EXERCISE REQUIREMENTS >>
Copy out the lines of the records word for word, starting at the first line and stopping after the line that contains "green circle: moved 9 px down".

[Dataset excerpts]
===

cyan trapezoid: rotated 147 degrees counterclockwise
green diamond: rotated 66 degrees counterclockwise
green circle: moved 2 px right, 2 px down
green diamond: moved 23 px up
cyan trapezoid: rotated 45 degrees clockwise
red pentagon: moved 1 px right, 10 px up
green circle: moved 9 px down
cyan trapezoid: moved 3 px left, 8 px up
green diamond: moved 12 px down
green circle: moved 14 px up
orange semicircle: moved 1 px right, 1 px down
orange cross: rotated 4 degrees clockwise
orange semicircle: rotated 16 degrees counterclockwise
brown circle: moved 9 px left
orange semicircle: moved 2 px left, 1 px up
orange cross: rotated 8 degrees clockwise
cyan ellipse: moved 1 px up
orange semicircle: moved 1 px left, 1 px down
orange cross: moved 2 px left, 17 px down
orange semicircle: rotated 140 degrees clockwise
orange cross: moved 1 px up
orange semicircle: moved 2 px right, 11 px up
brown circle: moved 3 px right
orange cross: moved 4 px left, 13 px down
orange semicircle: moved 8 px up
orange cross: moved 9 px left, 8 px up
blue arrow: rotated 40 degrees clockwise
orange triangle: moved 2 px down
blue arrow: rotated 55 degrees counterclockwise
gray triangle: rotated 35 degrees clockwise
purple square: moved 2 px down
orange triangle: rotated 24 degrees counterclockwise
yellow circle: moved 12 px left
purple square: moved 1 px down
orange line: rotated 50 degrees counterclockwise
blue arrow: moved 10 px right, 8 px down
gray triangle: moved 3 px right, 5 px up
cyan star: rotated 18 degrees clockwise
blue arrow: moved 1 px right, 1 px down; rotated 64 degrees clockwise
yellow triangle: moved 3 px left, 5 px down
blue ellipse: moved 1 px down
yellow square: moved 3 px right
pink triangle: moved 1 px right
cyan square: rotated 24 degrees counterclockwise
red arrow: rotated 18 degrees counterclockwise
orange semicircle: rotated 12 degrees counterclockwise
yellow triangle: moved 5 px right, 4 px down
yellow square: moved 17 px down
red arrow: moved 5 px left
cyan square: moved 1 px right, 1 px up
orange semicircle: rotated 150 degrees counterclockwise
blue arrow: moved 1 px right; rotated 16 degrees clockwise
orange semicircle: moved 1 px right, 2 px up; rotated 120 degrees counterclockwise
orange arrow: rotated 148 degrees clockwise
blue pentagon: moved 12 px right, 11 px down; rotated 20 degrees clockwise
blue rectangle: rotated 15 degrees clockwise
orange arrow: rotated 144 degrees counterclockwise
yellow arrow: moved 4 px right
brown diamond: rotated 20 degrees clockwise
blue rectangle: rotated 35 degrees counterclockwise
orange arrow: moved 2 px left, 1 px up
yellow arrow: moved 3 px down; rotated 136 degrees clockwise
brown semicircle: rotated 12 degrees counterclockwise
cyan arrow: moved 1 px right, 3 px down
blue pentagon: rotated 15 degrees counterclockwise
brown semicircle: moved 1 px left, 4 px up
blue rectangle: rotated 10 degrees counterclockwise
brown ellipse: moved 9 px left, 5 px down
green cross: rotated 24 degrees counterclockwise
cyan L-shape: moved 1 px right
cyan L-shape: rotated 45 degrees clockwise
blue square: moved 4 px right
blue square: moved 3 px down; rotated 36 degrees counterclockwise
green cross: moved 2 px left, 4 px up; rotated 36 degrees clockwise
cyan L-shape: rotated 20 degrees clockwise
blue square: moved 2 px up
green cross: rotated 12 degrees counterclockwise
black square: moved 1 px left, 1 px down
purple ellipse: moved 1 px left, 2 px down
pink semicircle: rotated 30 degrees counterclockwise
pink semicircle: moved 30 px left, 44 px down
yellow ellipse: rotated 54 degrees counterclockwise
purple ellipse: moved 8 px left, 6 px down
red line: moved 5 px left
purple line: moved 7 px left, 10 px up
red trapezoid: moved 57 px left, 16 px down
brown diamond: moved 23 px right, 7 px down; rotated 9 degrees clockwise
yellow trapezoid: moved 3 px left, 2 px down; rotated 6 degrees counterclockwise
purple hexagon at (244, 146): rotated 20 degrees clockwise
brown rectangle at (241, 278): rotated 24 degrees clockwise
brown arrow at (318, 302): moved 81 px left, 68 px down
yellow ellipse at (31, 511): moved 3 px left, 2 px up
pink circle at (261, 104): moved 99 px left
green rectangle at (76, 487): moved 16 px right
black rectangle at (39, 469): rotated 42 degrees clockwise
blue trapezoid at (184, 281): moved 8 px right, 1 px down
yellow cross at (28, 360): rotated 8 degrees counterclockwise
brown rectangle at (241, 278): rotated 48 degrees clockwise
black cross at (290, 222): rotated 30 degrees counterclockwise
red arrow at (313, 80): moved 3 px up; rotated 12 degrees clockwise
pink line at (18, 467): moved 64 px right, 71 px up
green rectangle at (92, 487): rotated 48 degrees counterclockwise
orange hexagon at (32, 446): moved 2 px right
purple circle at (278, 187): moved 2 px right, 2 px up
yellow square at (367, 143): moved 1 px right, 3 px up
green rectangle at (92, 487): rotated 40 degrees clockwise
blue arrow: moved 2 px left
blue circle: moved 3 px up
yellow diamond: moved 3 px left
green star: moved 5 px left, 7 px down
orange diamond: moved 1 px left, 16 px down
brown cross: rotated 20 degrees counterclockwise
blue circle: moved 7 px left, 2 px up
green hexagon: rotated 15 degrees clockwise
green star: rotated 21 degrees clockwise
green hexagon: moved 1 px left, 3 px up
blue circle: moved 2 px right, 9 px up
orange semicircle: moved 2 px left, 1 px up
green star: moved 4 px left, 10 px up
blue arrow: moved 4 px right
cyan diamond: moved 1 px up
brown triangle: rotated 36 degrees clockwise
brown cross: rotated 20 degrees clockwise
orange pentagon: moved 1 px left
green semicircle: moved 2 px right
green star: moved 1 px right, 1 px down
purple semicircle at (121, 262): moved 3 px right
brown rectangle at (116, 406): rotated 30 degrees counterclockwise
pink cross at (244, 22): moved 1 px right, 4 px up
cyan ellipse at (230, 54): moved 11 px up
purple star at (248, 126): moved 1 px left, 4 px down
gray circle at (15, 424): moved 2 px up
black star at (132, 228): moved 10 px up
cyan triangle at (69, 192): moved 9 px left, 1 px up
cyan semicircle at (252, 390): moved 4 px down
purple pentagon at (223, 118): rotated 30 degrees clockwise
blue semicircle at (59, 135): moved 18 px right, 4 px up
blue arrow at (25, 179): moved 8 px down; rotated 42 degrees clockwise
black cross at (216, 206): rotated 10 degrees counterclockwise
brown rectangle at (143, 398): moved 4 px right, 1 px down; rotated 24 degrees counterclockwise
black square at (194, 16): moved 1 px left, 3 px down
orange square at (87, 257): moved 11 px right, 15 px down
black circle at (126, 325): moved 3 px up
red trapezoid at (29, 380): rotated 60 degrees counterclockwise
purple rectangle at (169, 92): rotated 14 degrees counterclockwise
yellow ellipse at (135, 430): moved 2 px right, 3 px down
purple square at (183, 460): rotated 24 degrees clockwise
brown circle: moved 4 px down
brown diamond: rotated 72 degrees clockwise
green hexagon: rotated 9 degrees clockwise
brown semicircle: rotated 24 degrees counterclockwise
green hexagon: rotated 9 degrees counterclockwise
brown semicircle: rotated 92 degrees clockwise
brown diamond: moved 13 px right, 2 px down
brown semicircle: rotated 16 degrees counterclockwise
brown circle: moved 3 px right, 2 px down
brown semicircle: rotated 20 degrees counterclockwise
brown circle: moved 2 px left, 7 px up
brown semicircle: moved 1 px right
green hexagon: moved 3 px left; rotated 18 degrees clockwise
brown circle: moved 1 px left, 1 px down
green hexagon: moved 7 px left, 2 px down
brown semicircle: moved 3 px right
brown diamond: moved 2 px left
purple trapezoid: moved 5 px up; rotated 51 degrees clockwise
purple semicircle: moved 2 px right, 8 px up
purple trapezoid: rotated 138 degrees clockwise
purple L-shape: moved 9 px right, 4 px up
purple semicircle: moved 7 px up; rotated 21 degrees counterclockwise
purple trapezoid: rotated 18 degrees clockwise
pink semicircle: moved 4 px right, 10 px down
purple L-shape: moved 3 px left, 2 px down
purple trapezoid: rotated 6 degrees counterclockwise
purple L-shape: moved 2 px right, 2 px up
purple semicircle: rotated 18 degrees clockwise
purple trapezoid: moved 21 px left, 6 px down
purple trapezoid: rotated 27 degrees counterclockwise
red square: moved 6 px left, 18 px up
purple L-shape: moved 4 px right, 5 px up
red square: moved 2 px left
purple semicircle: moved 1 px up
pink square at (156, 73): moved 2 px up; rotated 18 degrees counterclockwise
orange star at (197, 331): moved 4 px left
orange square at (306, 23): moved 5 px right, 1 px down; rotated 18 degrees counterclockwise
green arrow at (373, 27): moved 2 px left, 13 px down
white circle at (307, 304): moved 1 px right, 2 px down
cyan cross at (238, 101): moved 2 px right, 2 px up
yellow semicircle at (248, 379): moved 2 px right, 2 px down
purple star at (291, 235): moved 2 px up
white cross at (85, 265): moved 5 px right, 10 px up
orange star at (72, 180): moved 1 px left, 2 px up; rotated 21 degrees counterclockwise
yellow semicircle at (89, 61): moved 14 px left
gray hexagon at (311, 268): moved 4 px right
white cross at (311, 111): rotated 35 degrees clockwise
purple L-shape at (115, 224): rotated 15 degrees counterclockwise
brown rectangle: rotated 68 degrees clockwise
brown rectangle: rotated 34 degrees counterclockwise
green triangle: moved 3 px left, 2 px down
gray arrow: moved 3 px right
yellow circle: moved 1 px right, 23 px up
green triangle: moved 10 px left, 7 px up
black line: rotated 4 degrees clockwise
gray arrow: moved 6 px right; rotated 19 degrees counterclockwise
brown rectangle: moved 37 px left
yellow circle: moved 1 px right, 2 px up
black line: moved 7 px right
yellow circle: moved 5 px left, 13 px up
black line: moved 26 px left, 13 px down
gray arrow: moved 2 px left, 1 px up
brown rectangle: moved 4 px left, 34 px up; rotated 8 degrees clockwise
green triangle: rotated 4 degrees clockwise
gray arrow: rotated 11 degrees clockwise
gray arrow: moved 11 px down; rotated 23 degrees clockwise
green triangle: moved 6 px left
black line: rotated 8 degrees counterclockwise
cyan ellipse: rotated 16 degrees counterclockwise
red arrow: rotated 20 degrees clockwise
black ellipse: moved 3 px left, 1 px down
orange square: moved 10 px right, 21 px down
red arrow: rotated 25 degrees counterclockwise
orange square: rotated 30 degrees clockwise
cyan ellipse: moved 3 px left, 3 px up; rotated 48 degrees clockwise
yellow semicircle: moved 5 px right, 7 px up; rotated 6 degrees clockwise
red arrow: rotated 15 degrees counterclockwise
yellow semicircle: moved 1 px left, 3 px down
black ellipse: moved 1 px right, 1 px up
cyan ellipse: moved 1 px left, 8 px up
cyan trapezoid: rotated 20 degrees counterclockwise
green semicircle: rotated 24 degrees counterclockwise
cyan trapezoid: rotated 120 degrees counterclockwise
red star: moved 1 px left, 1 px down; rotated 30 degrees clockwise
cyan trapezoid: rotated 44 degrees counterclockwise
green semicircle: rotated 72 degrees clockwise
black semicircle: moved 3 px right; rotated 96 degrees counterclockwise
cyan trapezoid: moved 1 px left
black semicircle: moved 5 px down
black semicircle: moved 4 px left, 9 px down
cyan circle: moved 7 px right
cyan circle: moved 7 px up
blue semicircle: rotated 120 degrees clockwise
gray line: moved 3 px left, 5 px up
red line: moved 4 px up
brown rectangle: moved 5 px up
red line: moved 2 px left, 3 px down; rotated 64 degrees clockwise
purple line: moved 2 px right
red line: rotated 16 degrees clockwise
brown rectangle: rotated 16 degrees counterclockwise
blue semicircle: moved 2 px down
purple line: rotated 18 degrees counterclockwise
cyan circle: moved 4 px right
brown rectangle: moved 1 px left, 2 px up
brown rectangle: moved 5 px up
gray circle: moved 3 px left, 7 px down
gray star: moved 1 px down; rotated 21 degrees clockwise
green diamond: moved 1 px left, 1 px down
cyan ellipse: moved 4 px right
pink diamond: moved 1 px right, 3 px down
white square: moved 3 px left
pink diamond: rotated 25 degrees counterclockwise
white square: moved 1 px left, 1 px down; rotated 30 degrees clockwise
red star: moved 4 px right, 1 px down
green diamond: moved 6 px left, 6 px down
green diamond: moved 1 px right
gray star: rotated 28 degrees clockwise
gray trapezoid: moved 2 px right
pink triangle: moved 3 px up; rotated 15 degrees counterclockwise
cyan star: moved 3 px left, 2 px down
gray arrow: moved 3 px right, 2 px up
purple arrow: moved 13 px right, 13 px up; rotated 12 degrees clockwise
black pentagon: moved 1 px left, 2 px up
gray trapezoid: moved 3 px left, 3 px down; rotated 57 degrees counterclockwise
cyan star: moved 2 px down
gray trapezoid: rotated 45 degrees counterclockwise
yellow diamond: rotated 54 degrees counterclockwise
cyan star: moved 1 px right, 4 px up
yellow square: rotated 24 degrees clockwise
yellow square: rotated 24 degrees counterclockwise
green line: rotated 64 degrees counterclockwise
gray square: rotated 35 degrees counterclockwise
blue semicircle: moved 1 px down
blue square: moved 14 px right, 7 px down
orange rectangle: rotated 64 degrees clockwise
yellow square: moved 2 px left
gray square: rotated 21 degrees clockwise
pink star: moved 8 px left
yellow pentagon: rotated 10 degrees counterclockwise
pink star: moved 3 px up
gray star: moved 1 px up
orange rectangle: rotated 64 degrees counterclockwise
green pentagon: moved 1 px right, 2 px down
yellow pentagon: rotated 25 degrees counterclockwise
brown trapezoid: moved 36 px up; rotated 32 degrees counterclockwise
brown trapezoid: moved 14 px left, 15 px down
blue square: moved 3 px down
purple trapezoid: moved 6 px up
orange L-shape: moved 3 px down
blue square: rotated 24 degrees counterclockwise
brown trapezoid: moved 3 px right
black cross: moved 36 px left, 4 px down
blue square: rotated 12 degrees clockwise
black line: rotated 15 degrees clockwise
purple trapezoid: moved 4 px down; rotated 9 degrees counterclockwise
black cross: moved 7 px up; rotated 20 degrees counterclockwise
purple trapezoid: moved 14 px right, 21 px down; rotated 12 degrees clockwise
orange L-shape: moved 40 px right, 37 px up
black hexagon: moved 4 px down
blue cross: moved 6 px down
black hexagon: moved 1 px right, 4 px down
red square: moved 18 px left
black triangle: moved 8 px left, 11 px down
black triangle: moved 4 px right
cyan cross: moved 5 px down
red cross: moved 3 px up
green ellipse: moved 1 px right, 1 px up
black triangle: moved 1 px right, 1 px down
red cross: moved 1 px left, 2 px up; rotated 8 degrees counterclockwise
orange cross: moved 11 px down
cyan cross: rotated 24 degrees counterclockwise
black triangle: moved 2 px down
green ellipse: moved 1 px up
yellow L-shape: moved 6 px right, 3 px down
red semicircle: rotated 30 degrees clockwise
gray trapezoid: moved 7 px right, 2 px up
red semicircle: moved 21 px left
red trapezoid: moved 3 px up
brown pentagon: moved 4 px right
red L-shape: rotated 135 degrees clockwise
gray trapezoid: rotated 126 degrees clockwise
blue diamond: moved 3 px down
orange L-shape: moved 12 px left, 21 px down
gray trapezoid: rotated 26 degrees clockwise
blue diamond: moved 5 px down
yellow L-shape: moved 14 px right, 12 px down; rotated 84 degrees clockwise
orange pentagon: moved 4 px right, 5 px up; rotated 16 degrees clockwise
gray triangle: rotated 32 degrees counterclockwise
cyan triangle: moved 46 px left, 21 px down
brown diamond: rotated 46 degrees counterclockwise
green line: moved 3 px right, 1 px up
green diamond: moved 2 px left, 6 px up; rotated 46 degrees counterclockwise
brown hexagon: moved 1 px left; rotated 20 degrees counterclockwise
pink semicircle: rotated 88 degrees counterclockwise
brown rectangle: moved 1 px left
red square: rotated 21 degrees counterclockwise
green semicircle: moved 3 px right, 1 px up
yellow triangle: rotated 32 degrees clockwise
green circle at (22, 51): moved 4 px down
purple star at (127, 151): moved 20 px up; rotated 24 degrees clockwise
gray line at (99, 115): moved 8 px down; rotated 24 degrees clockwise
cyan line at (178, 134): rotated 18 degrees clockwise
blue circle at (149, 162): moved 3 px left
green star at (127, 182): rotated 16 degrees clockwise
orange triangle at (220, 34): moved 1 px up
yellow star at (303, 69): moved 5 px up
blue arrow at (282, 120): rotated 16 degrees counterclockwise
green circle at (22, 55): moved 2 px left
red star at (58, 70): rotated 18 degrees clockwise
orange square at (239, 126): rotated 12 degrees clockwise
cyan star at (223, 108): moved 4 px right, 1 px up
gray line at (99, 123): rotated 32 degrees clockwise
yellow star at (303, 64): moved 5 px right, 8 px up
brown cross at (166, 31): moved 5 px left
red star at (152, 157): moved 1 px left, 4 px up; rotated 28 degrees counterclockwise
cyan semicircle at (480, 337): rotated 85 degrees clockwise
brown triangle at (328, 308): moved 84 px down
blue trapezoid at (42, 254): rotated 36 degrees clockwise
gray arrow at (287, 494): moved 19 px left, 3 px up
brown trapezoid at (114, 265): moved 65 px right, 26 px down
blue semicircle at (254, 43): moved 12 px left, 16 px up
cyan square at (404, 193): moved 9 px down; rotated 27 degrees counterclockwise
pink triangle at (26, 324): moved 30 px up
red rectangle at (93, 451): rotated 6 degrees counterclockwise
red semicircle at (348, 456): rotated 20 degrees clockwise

===

EXERCISE RESULT >>
cyan trapezoid: rotated 147 degrees counterclockwise
green diamond: rotated 66 degrees counterclockwise
green circle: moved 2 px right, 2 px down
green diamond: moved 23 px up
cyan trapezoid: rotated 45 degrees clockwise
red pentagon: moved 1 px right, 10 px up
green circle: moved 9 px down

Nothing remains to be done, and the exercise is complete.